## Problem
Identify the line that contains "black bowl: [689,235,801,318]" in the material. Output it and every line after it, unchanged, through the end.
··· Available records ···
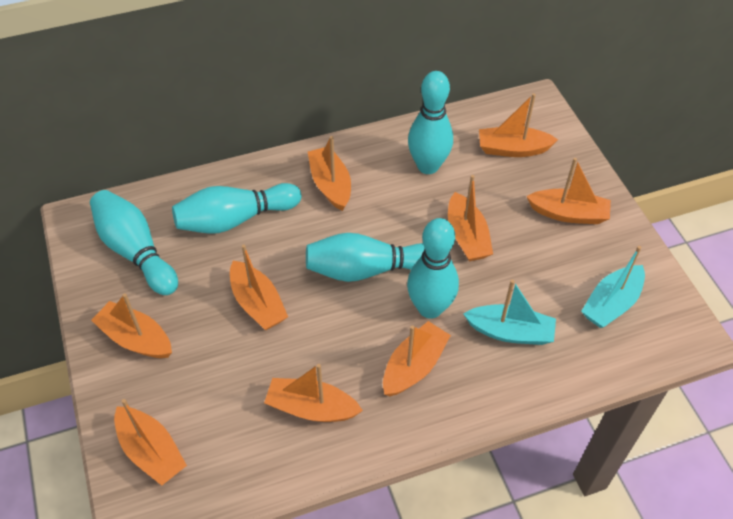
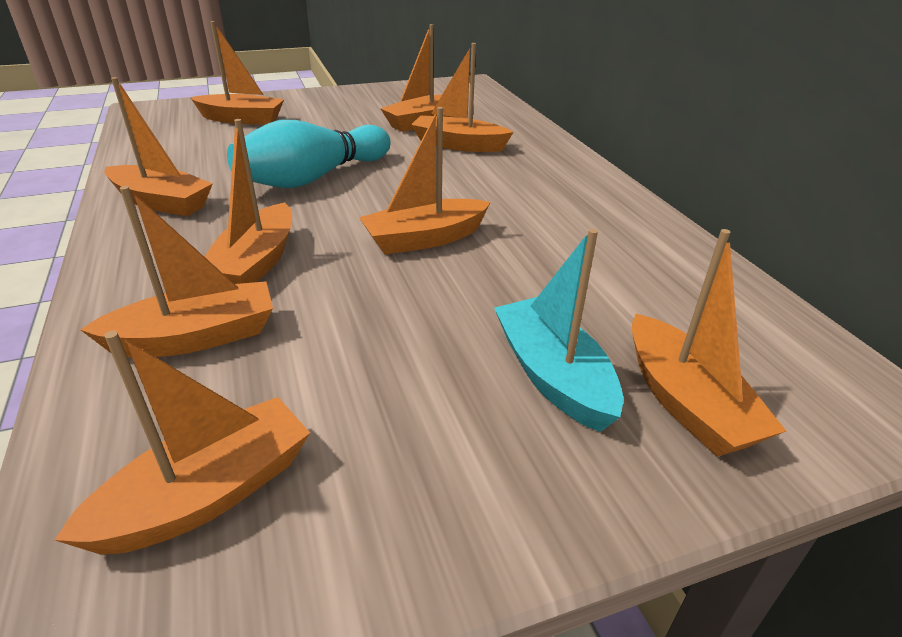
turquoise boat: [463,280,556,345] [581,246,645,328] = 2 -> [494,229,623,432] = 1
turquoise bowling pin: [90,190,178,295] [172,183,301,234] [306,233,425,282] [407,218,459,319] [408,71,453,174] = 5 -> [227,120,391,188] = 1

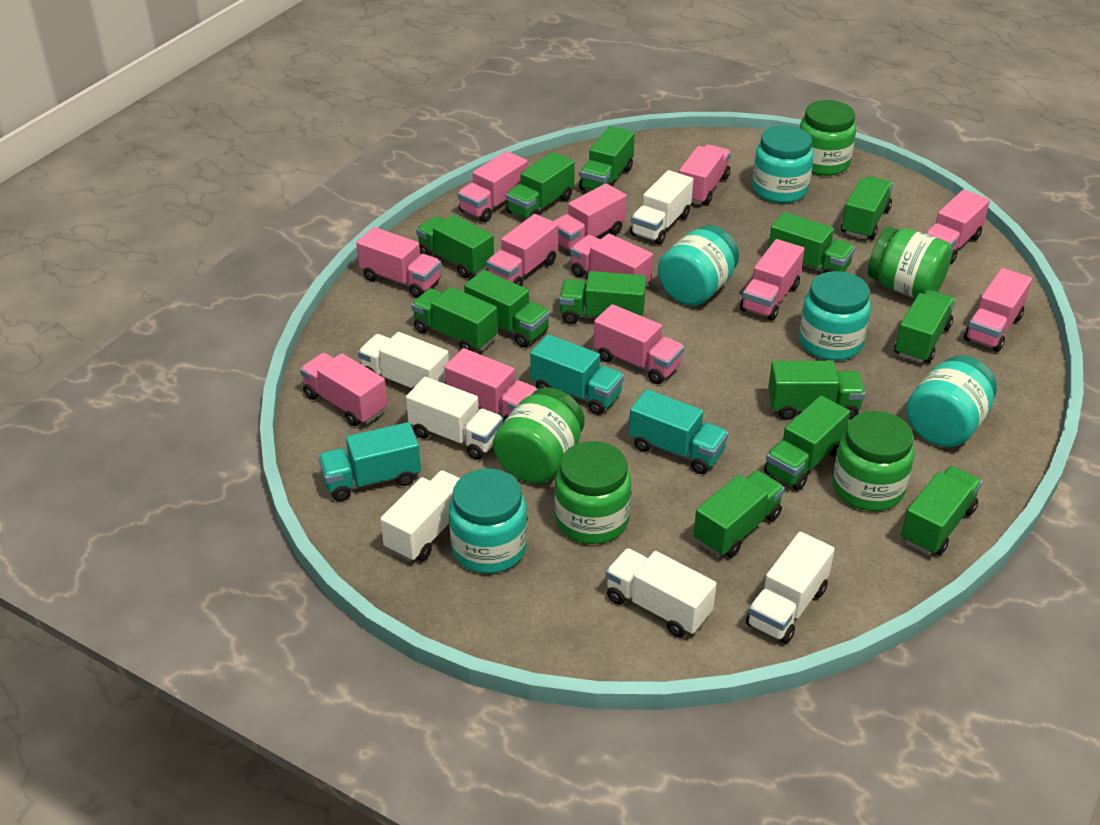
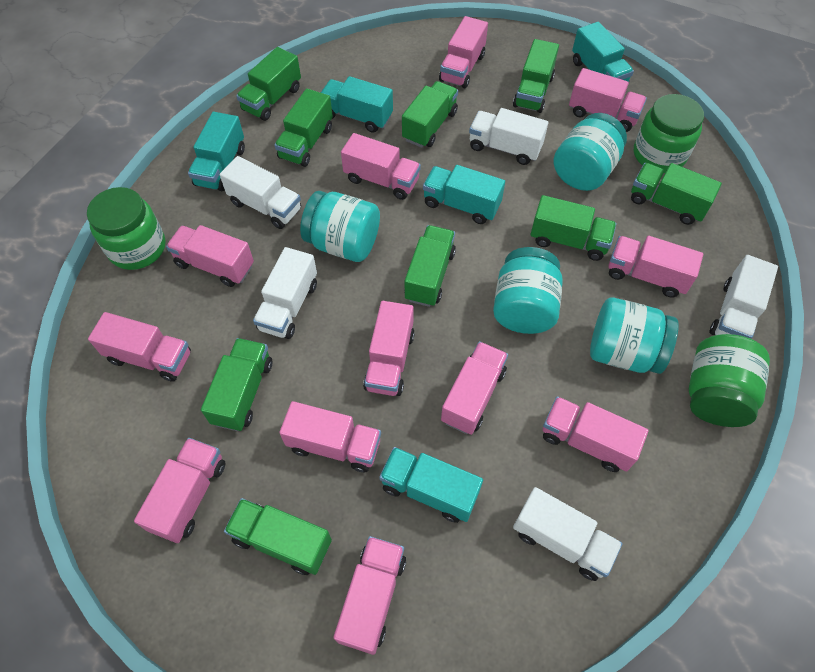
green jar: [493,387,585,483] [555,441,631,544] [800,100,856,176] [832,411,915,511] [868,227,952,298] = 5 -> [87,187,166,270] [634,94,704,173] [689,334,770,427] = 3
green truck: [411,287,498,352] [416,215,494,278] [464,270,550,348] [506,152,575,219] [559,271,646,324] [579,126,635,191] [694,470,785,558] [764,396,850,491] [768,212,855,273] [768,361,866,420] [841,176,893,239] [894,290,955,363] [901,466,982,555] = 13 -> [201,338,272,431] [224,498,332,575] [236,47,301,121] [274,88,333,167] [402,81,458,148] [404,225,456,307] [513,39,559,113] [531,195,616,261] [631,163,722,225] = 9
turquoise jar: [449,468,527,573] [658,225,739,306] [752,125,814,203] [799,271,871,361] [906,355,997,447] = 5 -> [300,191,380,262] [493,247,563,334] [553,113,627,191] [590,297,679,374] = 4
turquoise truck: [318,422,421,501] [530,334,624,415] [629,389,728,474] = 3 -> [188,112,245,191] [321,76,393,133] [379,447,483,523] [423,165,505,224] [572,22,634,82] = 5
white truck: [358,332,449,390] [380,470,460,562] [406,377,503,460] [606,548,717,637] [630,170,693,245] [746,532,835,644] = 6 -> [220,156,301,229] [253,247,317,339] [469,108,548,165] [513,487,623,581] [710,255,778,339] = 5

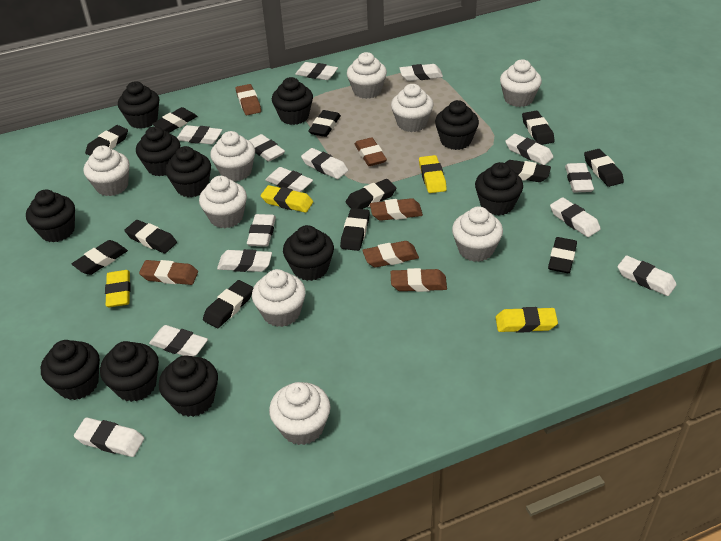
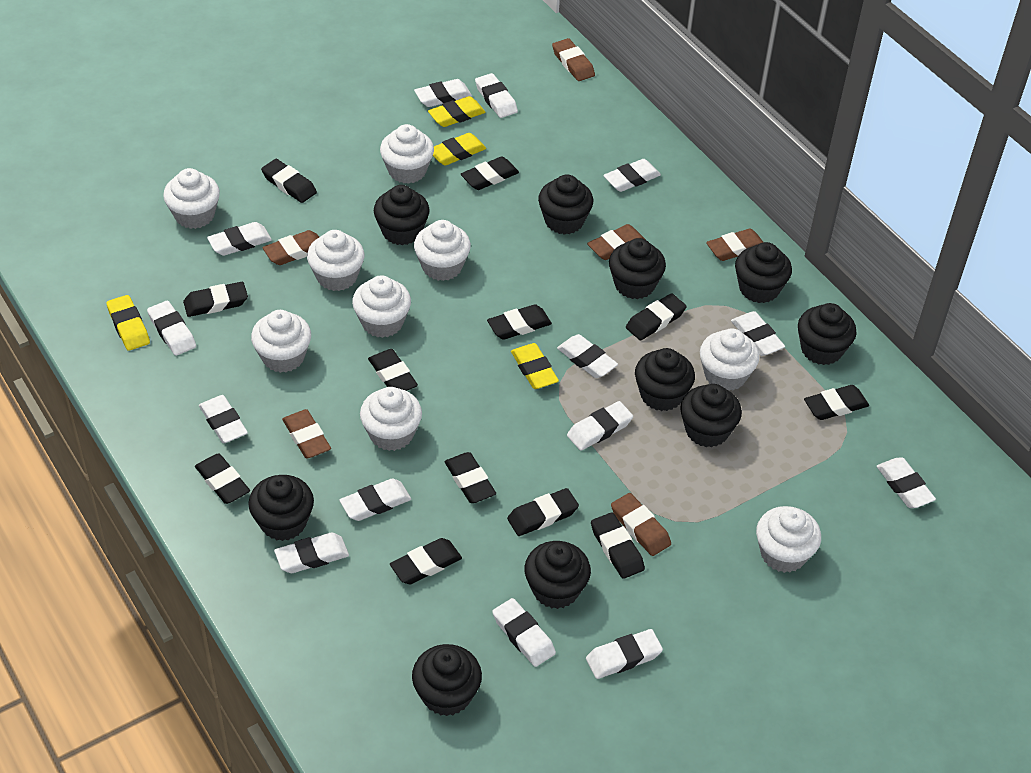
black cupcake: [26,190,75,242] [41,340,100,400] [100,341,159,402] [118,81,159,129] [136,126,180,176] [159,355,218,417] [165,146,211,197] [272,77,313,125] [283,225,334,281] [435,100,479,150] [475,162,523,215] = 11 -> [248,475,314,541] [374,185,429,245] [412,644,482,716] [524,541,591,609] [538,174,593,235] [609,238,666,299] [635,348,695,411] [680,384,742,447] [735,242,792,303] [798,303,857,365] = 10

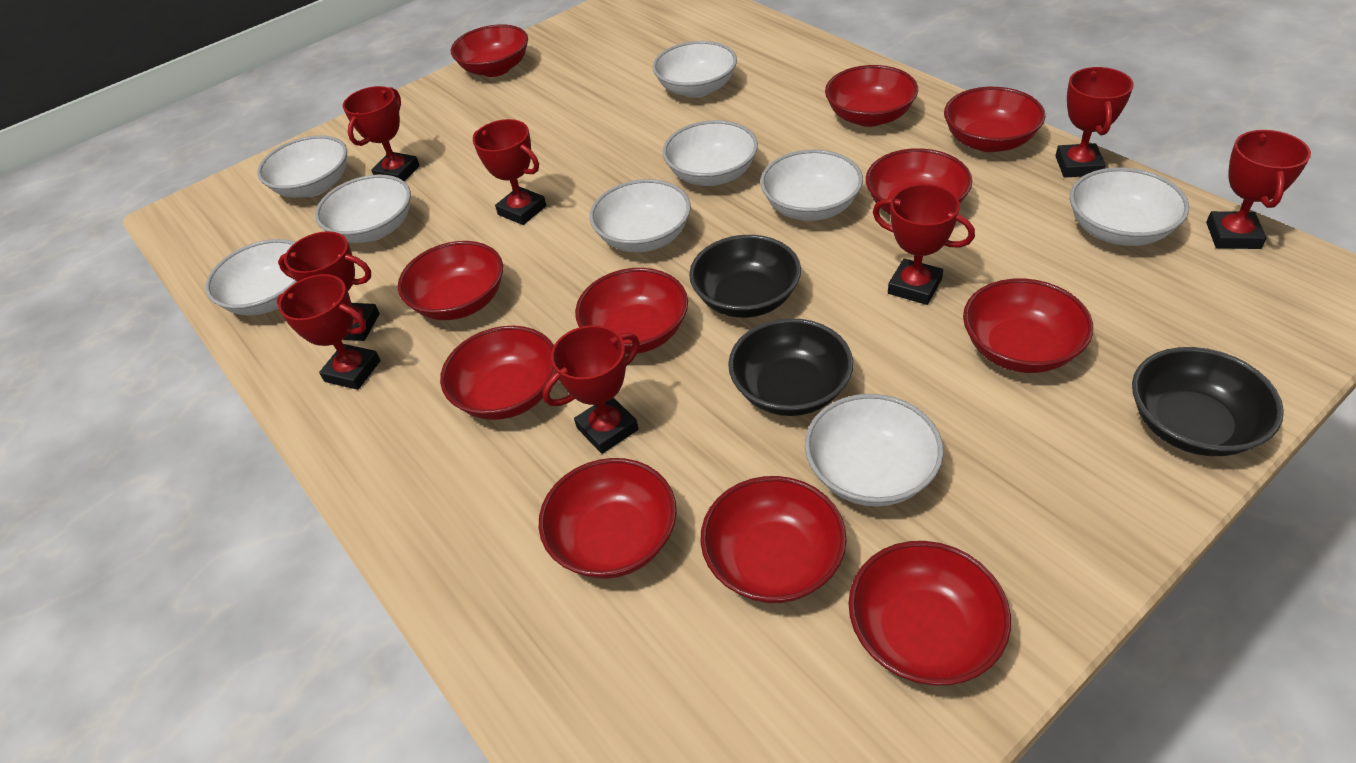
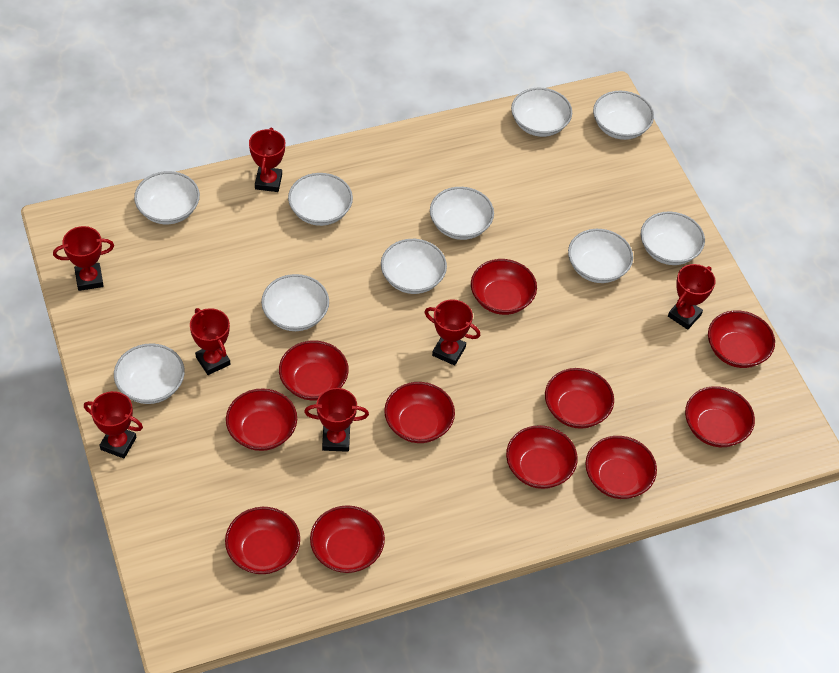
black bowl: [689,235,801,318] [728,318,853,416] [1132,347,1284,456] = 3 -> none = 0
red trophy: [277,274,381,390] [278,231,380,341] [343,86,420,181] [473,119,546,225] [543,325,640,454] [873,184,975,305] [1055,67,1134,177] [1206,130,1311,249] = 8 -> [53,226,114,291] [84,391,143,458] [190,308,230,375] [249,128,285,192] [304,388,369,452] [424,299,481,366] [668,264,715,330] = 7
white bowl: [205,239,297,316] [257,135,347,198] [315,175,411,243] [589,179,691,252] [653,41,737,98] [662,120,758,186] [760,150,863,221] [805,394,944,507] [1069,168,1189,246] = 9 -> [114,343,185,404] [134,171,200,224] [261,274,329,331] [288,173,353,226] [381,239,447,294] [430,187,494,240] [511,88,572,137] [568,229,633,283] [593,91,654,140] [641,212,705,265] = 10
···
## Result of this task
black bowl: [689,235,801,318] [728,318,853,416] [1132,347,1284,456] = 3 -> none = 0
red trophy: [277,274,381,390] [278,231,380,341] [343,86,420,181] [473,119,546,225] [543,325,640,454] [873,184,975,305] [1055,67,1134,177] [1206,130,1311,249] = 8 -> [53,226,114,291] [84,391,143,458] [190,308,230,375] [249,128,285,192] [304,388,369,452] [424,299,481,366] [668,264,715,330] = 7
white bowl: [205,239,297,316] [257,135,347,198] [315,175,411,243] [589,179,691,252] [653,41,737,98] [662,120,758,186] [760,150,863,221] [805,394,944,507] [1069,168,1189,246] = 9 -> [114,343,185,404] [134,171,200,224] [261,274,329,331] [288,173,353,226] [381,239,447,294] [430,187,494,240] [511,88,572,137] [568,229,633,283] [593,91,654,140] [641,212,705,265] = 10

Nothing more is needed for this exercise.